Dataset section ▸

# # # # #

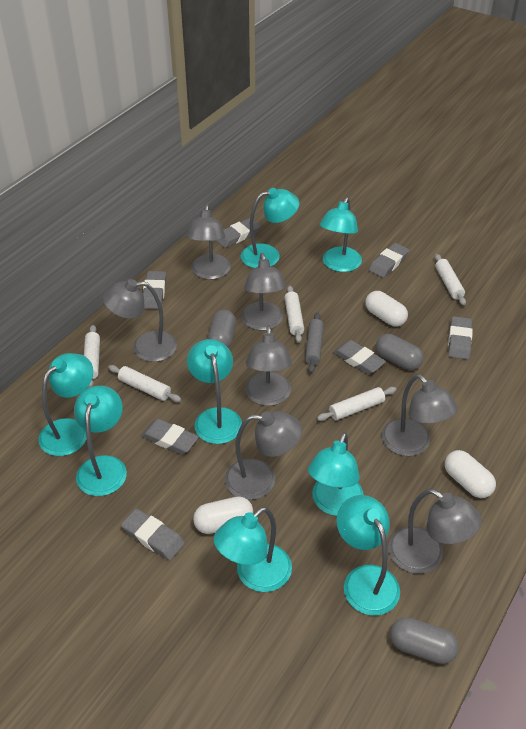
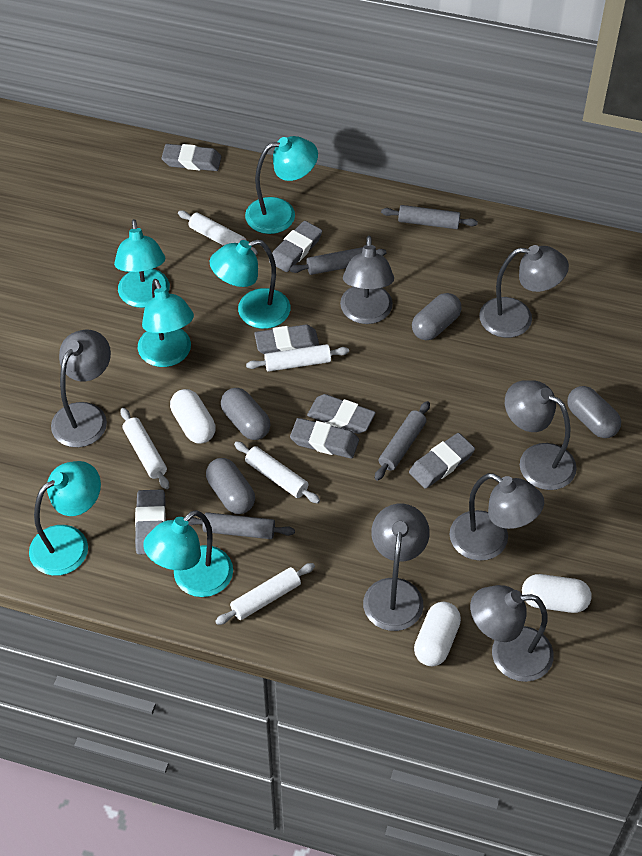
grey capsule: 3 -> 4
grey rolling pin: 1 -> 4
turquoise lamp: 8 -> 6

# # # # #

Problem ▸ An exact, image-free transcript of the material is required.

Answer space ▸
grey capsule: 3 -> 4
grey rolling pin: 1 -> 4
turquoise lamp: 8 -> 6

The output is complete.